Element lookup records
** Start **

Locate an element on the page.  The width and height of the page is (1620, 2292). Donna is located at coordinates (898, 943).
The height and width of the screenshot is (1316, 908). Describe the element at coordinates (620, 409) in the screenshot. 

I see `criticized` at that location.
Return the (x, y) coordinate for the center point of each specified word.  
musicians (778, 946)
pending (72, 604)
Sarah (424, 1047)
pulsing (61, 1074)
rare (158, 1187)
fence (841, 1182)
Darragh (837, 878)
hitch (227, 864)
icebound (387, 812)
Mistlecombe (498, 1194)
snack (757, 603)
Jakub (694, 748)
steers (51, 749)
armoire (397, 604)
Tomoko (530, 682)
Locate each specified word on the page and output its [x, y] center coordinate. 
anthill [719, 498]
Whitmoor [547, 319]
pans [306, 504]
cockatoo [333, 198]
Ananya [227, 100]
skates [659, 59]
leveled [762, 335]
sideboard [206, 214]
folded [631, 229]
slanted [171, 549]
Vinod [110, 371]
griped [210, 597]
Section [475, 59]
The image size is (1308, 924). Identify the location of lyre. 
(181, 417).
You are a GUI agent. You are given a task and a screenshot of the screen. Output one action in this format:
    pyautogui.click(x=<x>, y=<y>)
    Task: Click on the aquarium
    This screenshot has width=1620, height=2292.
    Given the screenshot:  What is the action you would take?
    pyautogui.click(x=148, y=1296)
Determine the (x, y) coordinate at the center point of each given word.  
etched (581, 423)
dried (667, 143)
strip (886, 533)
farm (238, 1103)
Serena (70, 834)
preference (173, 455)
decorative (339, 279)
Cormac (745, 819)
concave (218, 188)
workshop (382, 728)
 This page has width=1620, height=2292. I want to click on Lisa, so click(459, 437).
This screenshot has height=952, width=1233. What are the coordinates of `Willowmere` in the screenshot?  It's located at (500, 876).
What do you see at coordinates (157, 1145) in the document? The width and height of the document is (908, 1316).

** End **

• **What you are asked to do**: Copy the rows above word for word.

• **Answer to the problem**:
Locate an element on the page.  The width and height of the page is (1620, 2292). Donna is located at coordinates (898, 943).
The height and width of the screenshot is (1316, 908). Describe the element at coordinates (620, 409) in the screenshot. 

I see `criticized` at that location.
Return the (x, y) coordinate for the center point of each specified word.  
musicians (778, 946)
pending (72, 604)
Sarah (424, 1047)
pulsing (61, 1074)
rare (158, 1187)
fence (841, 1182)
Darragh (837, 878)
hitch (227, 864)
icebound (387, 812)
Mistlecombe (498, 1194)
snack (757, 603)
Jakub (694, 748)
steers (51, 749)
armoire (397, 604)
Tomoko (530, 682)
Locate each specified word on the page and output its [x, y] center coordinate. 
anthill [719, 498]
Whitmoor [547, 319]
pans [306, 504]
cockatoo [333, 198]
Ananya [227, 100]
skates [659, 59]
leveled [762, 335]
sideboard [206, 214]
folded [631, 229]
slanted [171, 549]
Vinod [110, 371]
griped [210, 597]
Section [475, 59]
The image size is (1308, 924). Identify the location of lyre. 
(181, 417).
You are a GUI agent. You are given a task and a screenshot of the screen. Output one action in this format:
    pyautogui.click(x=<x>, y=<y>)
    Task: Click on the aquarium
    This screenshot has width=1620, height=2292.
    Given the screenshot:  What is the action you would take?
    pyautogui.click(x=148, y=1296)
Determine the (x, y) coordinate at the center point of each given word.  
etched (581, 423)
dried (667, 143)
strip (886, 533)
farm (238, 1103)
Serena (70, 834)
preference (173, 455)
decorative (339, 279)
Cormac (745, 819)
concave (218, 188)
workshop (382, 728)
 This page has width=1620, height=2292. I want to click on Lisa, so click(459, 437).
This screenshot has height=952, width=1233. What are the coordinates of `Willowmere` in the screenshot?  It's located at (500, 876).
What do you see at coordinates (157, 1145) in the document? The width and height of the document is (908, 1316).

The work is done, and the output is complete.